[Excerpts from a dataset]
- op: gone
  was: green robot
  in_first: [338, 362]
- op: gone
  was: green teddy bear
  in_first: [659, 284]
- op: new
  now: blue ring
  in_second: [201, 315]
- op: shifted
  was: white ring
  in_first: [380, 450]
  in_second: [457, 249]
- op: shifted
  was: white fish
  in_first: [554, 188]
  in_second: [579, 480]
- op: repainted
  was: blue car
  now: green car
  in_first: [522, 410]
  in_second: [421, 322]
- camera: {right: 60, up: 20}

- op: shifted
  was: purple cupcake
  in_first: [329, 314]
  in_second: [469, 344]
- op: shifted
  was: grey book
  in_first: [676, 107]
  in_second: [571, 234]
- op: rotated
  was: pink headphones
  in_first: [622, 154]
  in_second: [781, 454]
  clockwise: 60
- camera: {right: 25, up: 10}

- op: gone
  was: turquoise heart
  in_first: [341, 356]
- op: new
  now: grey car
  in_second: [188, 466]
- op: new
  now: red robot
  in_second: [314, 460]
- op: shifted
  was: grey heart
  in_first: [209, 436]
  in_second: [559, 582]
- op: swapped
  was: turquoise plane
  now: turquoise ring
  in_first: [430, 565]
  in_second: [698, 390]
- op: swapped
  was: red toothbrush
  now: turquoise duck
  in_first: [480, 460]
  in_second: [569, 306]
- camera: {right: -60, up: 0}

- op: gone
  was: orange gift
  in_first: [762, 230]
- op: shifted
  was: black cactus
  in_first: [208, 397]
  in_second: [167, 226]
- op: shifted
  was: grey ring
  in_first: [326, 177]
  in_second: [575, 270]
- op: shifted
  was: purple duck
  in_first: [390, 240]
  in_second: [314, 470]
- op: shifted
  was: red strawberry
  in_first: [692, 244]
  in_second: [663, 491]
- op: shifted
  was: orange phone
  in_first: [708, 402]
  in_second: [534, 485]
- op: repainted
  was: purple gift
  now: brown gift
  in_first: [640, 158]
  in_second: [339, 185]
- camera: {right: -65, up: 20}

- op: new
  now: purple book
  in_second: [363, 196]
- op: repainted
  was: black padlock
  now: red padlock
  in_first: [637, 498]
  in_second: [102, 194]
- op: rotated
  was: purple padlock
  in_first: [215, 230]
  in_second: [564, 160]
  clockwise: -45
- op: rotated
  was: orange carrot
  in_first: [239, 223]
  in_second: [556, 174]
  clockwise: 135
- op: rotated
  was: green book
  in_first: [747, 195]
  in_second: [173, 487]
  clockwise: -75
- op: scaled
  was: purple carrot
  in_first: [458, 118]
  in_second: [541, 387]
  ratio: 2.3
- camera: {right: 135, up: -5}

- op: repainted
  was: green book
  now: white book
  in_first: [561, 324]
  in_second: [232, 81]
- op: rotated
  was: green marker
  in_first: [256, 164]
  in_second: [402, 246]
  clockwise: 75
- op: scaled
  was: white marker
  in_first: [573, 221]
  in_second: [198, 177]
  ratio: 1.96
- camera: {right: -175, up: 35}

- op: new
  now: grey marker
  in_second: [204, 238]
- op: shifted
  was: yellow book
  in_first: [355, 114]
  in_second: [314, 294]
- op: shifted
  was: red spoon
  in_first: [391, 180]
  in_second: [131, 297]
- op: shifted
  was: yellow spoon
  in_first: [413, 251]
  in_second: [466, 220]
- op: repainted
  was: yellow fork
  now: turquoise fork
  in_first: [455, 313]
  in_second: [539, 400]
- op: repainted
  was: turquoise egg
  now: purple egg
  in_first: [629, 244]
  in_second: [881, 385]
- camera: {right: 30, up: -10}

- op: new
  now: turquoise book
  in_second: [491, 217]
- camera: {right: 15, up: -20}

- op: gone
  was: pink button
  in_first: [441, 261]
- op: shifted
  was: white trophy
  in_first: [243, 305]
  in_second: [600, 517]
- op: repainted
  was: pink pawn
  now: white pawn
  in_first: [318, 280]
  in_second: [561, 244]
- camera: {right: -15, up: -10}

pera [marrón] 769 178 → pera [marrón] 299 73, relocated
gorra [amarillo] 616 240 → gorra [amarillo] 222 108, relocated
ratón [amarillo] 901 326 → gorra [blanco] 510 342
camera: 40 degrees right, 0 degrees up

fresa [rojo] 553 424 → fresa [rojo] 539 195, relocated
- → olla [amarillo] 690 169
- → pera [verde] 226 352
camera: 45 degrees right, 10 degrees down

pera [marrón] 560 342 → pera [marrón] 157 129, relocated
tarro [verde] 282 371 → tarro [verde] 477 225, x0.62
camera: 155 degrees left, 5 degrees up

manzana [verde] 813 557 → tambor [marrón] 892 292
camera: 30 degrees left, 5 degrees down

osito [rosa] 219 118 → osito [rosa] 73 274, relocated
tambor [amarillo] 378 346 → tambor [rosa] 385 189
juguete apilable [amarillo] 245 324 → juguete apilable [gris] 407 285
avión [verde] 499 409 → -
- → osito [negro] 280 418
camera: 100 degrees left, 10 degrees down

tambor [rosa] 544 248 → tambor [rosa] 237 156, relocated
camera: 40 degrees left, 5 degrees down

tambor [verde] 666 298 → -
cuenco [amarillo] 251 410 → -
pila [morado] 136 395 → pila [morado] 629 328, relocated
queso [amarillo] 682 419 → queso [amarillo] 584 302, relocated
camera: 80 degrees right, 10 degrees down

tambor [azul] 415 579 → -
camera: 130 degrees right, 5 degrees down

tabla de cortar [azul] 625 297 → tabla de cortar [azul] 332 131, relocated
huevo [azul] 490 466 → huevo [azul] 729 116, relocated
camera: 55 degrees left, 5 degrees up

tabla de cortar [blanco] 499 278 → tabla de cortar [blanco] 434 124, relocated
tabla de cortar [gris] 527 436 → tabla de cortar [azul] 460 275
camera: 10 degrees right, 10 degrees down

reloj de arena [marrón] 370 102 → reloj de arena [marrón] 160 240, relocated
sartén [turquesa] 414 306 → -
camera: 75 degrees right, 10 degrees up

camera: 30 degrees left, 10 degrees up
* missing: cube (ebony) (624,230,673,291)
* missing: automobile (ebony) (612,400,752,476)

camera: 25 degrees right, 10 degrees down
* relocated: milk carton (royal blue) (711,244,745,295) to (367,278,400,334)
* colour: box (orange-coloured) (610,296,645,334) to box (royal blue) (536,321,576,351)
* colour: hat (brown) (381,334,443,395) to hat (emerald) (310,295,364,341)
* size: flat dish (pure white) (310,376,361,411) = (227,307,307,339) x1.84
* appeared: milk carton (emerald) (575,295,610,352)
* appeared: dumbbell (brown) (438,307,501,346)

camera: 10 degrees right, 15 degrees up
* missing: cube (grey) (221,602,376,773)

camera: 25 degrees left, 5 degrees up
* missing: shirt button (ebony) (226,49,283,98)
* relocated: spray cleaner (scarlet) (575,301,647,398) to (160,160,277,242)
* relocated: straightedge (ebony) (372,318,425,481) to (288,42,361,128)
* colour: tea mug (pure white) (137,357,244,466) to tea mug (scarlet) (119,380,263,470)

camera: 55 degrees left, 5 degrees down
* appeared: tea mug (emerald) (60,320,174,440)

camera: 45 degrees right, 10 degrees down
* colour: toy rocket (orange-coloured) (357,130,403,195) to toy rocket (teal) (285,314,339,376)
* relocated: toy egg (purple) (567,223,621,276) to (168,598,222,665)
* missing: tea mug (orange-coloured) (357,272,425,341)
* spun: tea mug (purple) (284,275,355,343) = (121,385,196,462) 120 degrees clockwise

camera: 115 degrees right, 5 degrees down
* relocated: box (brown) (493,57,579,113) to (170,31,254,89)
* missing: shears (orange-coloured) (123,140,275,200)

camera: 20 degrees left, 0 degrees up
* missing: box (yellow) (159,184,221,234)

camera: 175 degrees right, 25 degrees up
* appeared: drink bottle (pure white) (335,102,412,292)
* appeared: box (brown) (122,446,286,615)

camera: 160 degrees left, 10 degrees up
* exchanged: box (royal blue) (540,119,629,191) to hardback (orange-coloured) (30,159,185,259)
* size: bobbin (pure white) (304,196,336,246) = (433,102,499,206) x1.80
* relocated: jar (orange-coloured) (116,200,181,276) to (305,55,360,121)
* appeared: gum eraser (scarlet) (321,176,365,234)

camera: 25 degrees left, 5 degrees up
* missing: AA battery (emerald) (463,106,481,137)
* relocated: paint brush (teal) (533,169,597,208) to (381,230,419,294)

- WHAT THE TASK ASKS:
The required output is every line above from the one with "in_first: [338, 362]" down to the one with "in_second: [421, 322]", restated word for word, ends included.

- EXERCISE RESPONSE:
  in_first: [338, 362]
- op: gone
  was: green teddy bear
  in_first: [659, 284]
- op: new
  now: blue ring
  in_second: [201, 315]
- op: shifted
  was: white ring
  in_first: [380, 450]
  in_second: [457, 249]
- op: shifted
  was: white fish
  in_first: [554, 188]
  in_second: [579, 480]
- op: repainted
  was: blue car
  now: green car
  in_first: [522, 410]
  in_second: [421, 322]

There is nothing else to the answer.